> [What is required]
From the first line to the last, restate the data word for word.

> [Data for this exercise]
***
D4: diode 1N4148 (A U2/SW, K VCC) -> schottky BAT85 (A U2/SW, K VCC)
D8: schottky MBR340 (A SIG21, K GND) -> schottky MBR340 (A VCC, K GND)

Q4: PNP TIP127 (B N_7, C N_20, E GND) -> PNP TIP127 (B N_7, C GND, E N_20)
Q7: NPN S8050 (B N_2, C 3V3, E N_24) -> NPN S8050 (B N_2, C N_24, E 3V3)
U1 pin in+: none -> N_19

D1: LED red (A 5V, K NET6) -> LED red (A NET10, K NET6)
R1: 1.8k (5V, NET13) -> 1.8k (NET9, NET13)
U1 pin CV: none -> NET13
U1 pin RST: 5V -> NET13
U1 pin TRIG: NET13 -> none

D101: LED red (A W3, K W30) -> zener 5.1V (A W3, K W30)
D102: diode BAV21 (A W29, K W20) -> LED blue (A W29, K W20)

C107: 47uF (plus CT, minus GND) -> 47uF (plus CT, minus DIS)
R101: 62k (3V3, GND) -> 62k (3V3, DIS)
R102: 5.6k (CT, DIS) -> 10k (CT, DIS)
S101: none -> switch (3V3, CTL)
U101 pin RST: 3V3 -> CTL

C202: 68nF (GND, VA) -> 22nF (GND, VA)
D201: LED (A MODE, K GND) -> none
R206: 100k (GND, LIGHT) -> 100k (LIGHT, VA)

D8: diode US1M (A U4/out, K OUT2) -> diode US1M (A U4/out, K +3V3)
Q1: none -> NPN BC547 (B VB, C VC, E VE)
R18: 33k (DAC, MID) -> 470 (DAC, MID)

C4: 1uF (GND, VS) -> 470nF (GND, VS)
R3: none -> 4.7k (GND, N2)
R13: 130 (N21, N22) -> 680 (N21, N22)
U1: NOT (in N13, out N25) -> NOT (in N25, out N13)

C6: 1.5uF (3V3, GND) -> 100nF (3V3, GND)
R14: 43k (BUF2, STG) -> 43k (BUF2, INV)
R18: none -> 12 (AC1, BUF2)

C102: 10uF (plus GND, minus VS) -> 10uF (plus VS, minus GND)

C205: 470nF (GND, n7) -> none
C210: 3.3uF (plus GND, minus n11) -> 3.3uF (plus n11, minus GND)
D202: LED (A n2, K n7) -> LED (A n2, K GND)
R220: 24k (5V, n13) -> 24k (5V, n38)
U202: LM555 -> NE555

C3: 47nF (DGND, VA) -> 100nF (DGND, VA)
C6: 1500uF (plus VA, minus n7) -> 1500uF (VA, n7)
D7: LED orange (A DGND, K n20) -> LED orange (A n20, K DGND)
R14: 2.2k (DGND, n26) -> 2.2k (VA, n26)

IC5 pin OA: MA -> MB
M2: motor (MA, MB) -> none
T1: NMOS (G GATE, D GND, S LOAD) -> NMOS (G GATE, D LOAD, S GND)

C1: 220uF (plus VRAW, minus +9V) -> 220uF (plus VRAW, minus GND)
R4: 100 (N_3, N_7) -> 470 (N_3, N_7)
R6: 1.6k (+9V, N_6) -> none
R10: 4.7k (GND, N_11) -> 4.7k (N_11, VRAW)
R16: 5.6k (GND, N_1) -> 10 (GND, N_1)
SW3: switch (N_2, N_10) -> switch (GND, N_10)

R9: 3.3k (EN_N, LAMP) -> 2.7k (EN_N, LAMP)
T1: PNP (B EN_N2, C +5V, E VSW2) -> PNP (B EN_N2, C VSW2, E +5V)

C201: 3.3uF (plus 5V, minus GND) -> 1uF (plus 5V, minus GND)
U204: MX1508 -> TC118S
***
> [Response]
D4: diode 1N4148 (A U2/SW, K VCC) -> schottky BAT85 (A U2/SW, K VCC)
D8: schottky MBR340 (A SIG21, K GND) -> schottky MBR340 (A VCC, K GND)

Q4: PNP TIP127 (B N_7, C N_20, E GND) -> PNP TIP127 (B N_7, C GND, E N_20)
Q7: NPN S8050 (B N_2, C 3V3, E N_24) -> NPN S8050 (B N_2, C N_24, E 3V3)
U1 pin in+: none -> N_19

D1: LED red (A 5V, K NET6) -> LED red (A NET10, K NET6)
R1: 1.8k (5V, NET13) -> 1.8k (NET9, NET13)
U1 pin CV: none -> NET13
U1 pin RST: 5V -> NET13
U1 pin TRIG: NET13 -> none

D101: LED red (A W3, K W30) -> zener 5.1V (A W3, K W30)
D102: diode BAV21 (A W29, K W20) -> LED blue (A W29, K W20)

C107: 47uF (plus CT, minus GND) -> 47uF (plus CT, minus DIS)
R101: 62k (3V3, GND) -> 62k (3V3, DIS)
R102: 5.6k (CT, DIS) -> 10k (CT, DIS)
S101: none -> switch (3V3, CTL)
U101 pin RST: 3V3 -> CTL

C202: 68nF (GND, VA) -> 22nF (GND, VA)
D201: LED (A MODE, K GND) -> none
R206: 100k (GND, LIGHT) -> 100k (LIGHT, VA)

D8: diode US1M (A U4/out, K OUT2) -> diode US1M (A U4/out, K +3V3)
Q1: none -> NPN BC547 (B VB, C VC, E VE)
R18: 33k (DAC, MID) -> 470 (DAC, MID)

C4: 1uF (GND, VS) -> 470nF (GND, VS)
R3: none -> 4.7k (GND, N2)
R13: 130 (N21, N22) -> 680 (N21, N22)
U1: NOT (in N13, out N25) -> NOT (in N25, out N13)

C6: 1.5uF (3V3, GND) -> 100nF (3V3, GND)
R14: 43k (BUF2, STG) -> 43k (BUF2, INV)
R18: none -> 12 (AC1, BUF2)

C102: 10uF (plus GND, minus VS) -> 10uF (plus VS, minus GND)

C205: 470nF (GND, n7) -> none
C210: 3.3uF (plus GND, minus n11) -> 3.3uF (plus n11, minus GND)
D202: LED (A n2, K n7) -> LED (A n2, K GND)
R220: 24k (5V, n13) -> 24k (5V, n38)
U202: LM555 -> NE555

C3: 47nF (DGND, VA) -> 100nF (DGND, VA)
C6: 1500uF (plus VA, minus n7) -> 1500uF (VA, n7)
D7: LED orange (A DGND, K n20) -> LED orange (A n20, K DGND)
R14: 2.2k (DGND, n26) -> 2.2k (VA, n26)

IC5 pin OA: MA -> MB
M2: motor (MA, MB) -> none
T1: NMOS (G GATE, D GND, S LOAD) -> NMOS (G GATE, D LOAD, S GND)

C1: 220uF (plus VRAW, minus +9V) -> 220uF (plus VRAW, minus GND)
R4: 100 (N_3, N_7) -> 470 (N_3, N_7)
R6: 1.6k (+9V, N_6) -> none
R10: 4.7k (GND, N_11) -> 4.7k (N_11, VRAW)
R16: 5.6k (GND, N_1) -> 10 (GND, N_1)
SW3: switch (N_2, N_10) -> switch (GND, N_10)

R9: 3.3k (EN_N, LAMP) -> 2.7k (EN_N, LAMP)
T1: PNP (B EN_N2, C +5V, E VSW2) -> PNP (B EN_N2, C VSW2, E +5V)

C201: 3.3uF (plus 5V, minus GND) -> 1uF (plus 5V, minus GND)
U204: MX1508 -> TC118S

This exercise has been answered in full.